**** Data provided

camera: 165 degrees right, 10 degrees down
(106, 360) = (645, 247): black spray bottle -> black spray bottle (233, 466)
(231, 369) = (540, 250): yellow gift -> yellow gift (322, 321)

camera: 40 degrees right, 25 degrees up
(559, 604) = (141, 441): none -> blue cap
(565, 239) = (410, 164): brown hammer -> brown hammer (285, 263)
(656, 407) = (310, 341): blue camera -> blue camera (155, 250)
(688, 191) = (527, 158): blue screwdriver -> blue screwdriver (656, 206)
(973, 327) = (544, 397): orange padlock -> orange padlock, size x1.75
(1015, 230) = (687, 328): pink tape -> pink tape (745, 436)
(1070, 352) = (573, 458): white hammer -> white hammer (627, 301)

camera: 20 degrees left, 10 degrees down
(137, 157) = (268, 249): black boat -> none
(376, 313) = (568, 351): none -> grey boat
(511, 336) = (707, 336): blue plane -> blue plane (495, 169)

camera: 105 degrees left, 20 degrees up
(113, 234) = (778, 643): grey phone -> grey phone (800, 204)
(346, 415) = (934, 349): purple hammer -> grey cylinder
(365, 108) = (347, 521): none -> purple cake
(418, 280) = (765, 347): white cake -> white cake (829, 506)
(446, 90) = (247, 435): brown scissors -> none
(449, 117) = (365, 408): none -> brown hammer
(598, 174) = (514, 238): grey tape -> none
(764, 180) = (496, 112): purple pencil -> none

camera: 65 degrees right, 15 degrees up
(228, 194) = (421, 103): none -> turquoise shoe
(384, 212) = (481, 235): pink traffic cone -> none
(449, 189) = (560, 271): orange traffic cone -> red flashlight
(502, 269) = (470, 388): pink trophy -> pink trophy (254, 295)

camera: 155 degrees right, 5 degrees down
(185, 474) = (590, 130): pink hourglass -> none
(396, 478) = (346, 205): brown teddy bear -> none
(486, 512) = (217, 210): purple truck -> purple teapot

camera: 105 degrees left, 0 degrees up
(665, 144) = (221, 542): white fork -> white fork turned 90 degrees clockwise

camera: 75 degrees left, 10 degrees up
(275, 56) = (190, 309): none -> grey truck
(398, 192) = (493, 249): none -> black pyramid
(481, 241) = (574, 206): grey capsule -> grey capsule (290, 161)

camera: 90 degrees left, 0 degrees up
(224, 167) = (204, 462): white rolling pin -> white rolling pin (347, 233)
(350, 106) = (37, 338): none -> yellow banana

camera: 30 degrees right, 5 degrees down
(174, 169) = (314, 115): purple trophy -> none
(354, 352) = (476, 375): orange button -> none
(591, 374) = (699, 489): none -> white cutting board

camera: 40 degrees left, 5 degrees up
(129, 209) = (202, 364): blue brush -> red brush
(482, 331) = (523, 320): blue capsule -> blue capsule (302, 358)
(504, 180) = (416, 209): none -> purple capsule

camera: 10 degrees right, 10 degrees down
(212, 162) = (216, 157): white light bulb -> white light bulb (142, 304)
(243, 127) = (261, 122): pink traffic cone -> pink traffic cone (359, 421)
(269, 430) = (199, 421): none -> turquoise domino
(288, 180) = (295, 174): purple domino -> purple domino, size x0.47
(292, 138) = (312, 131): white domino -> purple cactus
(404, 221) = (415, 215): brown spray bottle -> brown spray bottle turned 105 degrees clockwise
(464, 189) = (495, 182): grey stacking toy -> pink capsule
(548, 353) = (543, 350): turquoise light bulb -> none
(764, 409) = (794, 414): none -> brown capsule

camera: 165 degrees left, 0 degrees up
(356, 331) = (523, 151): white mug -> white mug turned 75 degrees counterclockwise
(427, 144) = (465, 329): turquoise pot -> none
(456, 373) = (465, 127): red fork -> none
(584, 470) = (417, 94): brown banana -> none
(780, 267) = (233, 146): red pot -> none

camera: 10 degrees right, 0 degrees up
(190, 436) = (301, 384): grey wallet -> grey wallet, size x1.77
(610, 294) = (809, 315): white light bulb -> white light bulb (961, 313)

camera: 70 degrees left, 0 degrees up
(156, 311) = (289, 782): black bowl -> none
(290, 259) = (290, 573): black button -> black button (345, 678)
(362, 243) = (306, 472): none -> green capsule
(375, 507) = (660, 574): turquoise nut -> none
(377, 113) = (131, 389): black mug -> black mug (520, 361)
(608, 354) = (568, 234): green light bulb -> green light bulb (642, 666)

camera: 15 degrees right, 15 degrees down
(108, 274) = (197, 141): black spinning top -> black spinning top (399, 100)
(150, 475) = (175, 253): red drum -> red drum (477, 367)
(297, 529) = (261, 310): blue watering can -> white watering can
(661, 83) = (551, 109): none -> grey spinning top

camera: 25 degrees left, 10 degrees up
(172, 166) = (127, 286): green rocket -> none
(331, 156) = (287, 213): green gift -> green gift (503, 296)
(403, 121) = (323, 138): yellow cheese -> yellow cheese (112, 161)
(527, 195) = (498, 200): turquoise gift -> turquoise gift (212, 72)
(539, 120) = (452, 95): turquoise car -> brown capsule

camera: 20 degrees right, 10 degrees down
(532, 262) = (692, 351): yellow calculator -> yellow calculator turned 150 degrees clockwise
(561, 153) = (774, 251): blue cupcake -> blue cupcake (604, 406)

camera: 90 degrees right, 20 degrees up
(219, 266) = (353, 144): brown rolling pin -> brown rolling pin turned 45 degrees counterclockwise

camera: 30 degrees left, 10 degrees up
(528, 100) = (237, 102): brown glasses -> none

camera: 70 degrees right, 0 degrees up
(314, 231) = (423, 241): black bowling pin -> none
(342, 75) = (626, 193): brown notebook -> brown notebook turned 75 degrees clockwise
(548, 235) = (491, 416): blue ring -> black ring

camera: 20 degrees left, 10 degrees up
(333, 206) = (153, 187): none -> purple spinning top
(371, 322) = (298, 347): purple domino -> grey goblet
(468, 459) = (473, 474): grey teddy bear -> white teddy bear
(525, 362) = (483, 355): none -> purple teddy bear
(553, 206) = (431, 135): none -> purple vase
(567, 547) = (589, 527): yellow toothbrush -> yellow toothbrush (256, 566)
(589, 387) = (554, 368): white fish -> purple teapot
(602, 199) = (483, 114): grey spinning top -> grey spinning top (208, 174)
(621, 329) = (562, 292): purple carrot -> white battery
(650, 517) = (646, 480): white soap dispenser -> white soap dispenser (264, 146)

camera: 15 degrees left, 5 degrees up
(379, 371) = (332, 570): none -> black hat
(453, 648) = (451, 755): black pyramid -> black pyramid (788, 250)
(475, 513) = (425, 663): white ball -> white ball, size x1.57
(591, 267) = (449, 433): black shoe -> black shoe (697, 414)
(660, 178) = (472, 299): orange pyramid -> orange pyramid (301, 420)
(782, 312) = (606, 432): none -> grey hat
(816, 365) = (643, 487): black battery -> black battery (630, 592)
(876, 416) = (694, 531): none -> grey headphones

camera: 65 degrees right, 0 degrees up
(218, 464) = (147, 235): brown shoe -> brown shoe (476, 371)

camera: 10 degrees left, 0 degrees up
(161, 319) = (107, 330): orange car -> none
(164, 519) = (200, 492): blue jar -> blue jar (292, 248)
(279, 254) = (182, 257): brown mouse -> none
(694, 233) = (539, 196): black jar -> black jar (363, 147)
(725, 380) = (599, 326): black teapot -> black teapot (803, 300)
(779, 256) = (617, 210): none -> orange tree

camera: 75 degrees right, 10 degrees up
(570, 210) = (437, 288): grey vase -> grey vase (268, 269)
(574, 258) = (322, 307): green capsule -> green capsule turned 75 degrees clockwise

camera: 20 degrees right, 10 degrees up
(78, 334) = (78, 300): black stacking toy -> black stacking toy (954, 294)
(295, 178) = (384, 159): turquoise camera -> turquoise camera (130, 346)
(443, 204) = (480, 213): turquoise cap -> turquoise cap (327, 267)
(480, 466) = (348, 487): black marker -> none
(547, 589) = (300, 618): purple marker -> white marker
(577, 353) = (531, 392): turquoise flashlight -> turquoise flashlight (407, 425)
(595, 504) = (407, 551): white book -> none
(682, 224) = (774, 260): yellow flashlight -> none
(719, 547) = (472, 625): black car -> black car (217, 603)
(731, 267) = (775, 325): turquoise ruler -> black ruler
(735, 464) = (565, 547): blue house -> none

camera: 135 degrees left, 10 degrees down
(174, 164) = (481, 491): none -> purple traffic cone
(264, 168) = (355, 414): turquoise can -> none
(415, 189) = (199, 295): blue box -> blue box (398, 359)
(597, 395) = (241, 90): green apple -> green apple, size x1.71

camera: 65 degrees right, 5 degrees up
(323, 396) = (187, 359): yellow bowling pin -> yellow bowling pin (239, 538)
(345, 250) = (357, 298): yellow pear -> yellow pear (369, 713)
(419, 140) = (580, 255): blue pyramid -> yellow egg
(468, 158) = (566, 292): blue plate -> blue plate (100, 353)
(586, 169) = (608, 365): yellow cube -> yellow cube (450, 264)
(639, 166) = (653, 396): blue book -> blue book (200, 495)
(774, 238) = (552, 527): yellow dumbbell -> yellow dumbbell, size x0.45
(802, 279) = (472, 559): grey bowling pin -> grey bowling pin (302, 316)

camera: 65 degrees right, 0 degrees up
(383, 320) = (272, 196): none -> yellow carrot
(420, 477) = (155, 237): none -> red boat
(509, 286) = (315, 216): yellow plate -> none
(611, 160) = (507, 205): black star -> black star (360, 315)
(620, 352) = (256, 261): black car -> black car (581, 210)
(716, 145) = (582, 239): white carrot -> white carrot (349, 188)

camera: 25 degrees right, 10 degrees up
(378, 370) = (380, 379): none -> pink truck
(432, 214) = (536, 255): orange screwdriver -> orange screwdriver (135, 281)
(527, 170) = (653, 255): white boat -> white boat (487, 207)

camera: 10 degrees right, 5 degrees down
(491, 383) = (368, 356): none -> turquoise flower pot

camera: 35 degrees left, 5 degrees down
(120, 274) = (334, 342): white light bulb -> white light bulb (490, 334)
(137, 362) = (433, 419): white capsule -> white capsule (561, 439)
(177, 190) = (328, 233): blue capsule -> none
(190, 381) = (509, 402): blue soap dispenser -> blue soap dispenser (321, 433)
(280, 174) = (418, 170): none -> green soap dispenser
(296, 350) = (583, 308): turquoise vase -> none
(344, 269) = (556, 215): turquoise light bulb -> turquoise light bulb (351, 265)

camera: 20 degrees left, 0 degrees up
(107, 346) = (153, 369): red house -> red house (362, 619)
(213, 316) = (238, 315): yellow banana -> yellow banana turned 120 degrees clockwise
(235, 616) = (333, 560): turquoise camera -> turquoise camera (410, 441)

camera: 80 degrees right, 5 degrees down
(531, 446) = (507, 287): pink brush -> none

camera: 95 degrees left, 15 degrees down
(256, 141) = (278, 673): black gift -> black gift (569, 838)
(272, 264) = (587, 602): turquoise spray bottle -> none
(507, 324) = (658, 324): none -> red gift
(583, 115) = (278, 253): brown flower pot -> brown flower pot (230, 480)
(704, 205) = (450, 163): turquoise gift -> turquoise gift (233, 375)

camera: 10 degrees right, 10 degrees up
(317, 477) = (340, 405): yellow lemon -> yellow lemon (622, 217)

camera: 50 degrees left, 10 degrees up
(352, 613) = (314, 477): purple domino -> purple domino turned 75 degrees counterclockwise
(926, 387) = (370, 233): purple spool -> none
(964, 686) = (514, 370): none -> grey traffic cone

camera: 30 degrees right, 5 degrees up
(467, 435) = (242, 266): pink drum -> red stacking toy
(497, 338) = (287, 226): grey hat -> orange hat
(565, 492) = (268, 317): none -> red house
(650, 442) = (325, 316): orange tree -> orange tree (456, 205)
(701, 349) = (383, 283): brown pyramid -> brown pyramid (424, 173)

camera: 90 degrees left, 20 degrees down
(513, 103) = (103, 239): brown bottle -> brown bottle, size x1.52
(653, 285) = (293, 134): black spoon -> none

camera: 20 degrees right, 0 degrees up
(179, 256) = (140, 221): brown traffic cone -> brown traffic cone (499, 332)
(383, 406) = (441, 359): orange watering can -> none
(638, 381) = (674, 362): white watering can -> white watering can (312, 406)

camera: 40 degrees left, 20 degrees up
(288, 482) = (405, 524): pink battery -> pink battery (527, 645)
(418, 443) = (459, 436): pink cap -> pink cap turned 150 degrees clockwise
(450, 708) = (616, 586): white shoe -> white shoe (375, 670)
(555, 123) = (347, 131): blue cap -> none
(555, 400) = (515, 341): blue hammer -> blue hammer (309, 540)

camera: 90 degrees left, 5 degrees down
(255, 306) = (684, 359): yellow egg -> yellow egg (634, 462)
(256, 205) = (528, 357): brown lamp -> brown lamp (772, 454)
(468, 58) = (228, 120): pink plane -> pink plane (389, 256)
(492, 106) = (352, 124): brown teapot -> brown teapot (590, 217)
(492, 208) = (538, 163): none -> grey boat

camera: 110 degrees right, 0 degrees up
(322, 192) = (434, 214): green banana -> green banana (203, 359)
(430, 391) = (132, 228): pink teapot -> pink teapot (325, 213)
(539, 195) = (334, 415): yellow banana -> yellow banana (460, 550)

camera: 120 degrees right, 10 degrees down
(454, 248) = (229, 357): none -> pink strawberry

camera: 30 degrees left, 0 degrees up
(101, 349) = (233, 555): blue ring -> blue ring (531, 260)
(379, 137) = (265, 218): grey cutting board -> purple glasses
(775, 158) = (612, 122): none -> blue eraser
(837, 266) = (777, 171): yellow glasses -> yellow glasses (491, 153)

********

Assigned task: Transcribe only the lines from the beginning of the entries to the line with "(502, 269) = (470, 388): pink", inclusive, exactly as written.

Output of the task:
camera: 165 degrees right, 10 degrees down
(106, 360) = (645, 247): black spray bottle -> black spray bottle (233, 466)
(231, 369) = (540, 250): yellow gift -> yellow gift (322, 321)

camera: 40 degrees right, 25 degrees up
(559, 604) = (141, 441): none -> blue cap
(565, 239) = (410, 164): brown hammer -> brown hammer (285, 263)
(656, 407) = (310, 341): blue camera -> blue camera (155, 250)
(688, 191) = (527, 158): blue screwdriver -> blue screwdriver (656, 206)
(973, 327) = (544, 397): orange padlock -> orange padlock, size x1.75
(1015, 230) = (687, 328): pink tape -> pink tape (745, 436)
(1070, 352) = (573, 458): white hammer -> white hammer (627, 301)

camera: 20 degrees left, 10 degrees down
(137, 157) = (268, 249): black boat -> none
(376, 313) = (568, 351): none -> grey boat
(511, 336) = (707, 336): blue plane -> blue plane (495, 169)

camera: 105 degrees left, 20 degrees up
(113, 234) = (778, 643): grey phone -> grey phone (800, 204)
(346, 415) = (934, 349): purple hammer -> grey cylinder
(365, 108) = (347, 521): none -> purple cake
(418, 280) = (765, 347): white cake -> white cake (829, 506)
(446, 90) = (247, 435): brown scissors -> none
(449, 117) = (365, 408): none -> brown hammer
(598, 174) = (514, 238): grey tape -> none
(764, 180) = (496, 112): purple pencil -> none

camera: 65 degrees right, 15 degrees up
(228, 194) = (421, 103): none -> turquoise shoe
(384, 212) = (481, 235): pink traffic cone -> none
(449, 189) = (560, 271): orange traffic cone -> red flashlight
(502, 269) = (470, 388): pink trophy -> pink trophy (254, 295)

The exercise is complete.